DATA UNDER STUDY section start

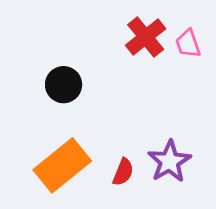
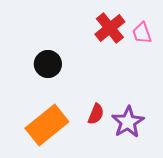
red semicircle: (123, 172) -> (96, 114), moved

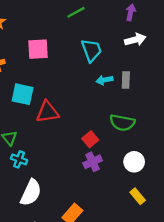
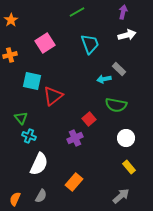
pink square: (38, 49) -> (45, 43), turned -30
cyan arrow: (104, 80) -> (104, 79), moved
gray rectangle: (126, 80) -> (119, 69), turned -48
red triangle: (48, 112) -> (53, 96), turned -30
purple cross: (93, 162) -> (75, 138), moved

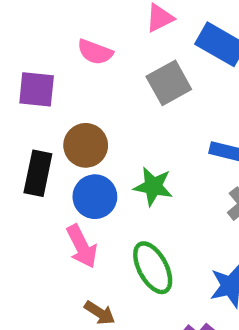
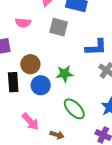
gray square: (169, 83) -> (59, 27), turned -30
pink arrow: (82, 246) -> (30, 122), moved

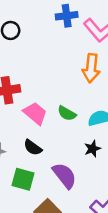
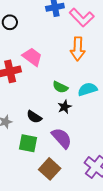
pink trapezoid: (35, 113) -> (32, 57), moved
black star: (92, 149) -> (65, 107), moved

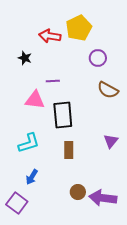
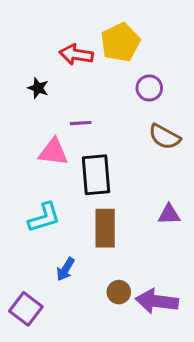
purple triangle: (111, 141) -> (169, 214), turned 49
brown rectangle: (69, 150) -> (105, 228), size x1.4
blue arrow: (32, 177) -> (66, 269), moved

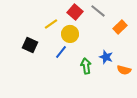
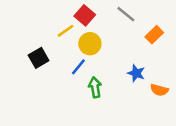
red square: (75, 12) -> (85, 15), moved
black square: (30, 45) -> (39, 58), turned 35
green arrow: (86, 66) -> (95, 87), moved

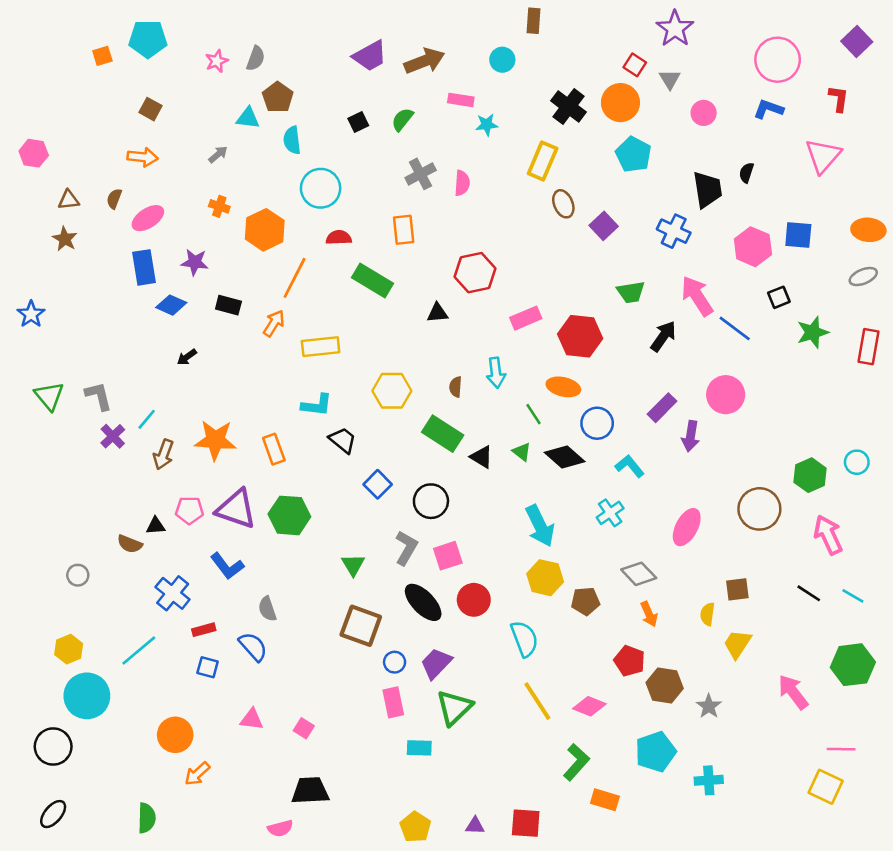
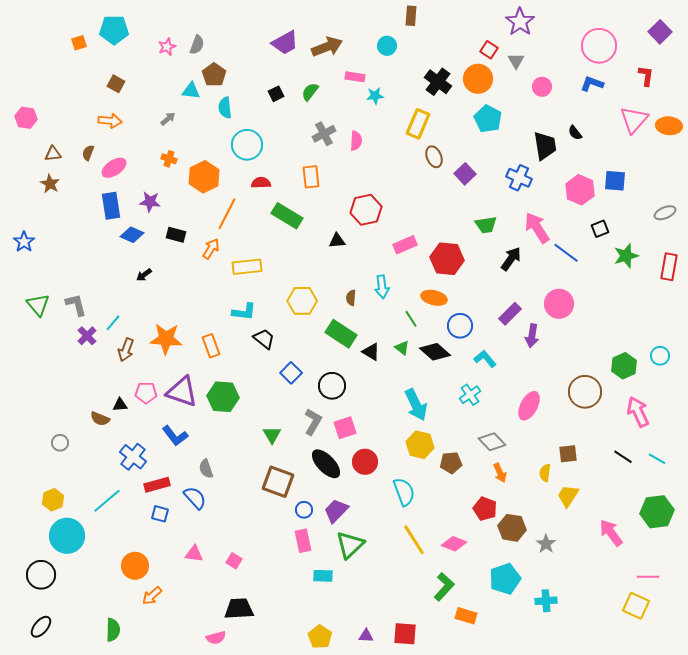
black semicircle: (746, 173) -> (575, 133), turned -56
orange ellipse: (868, 230) -> (669, 126), moved
red rectangle: (204, 630) -> (157, 485), size x1.4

DATA UNDER STUDY section end

### AIM OF THE EXERCISE
Where a line of the records has the string "pink", return that line.

### ANSWER FOR THE TASK
pink square: (38, 49) -> (45, 43), turned -30
pink arrow: (82, 246) -> (30, 122), moved
pink trapezoid: (35, 113) -> (32, 57), moved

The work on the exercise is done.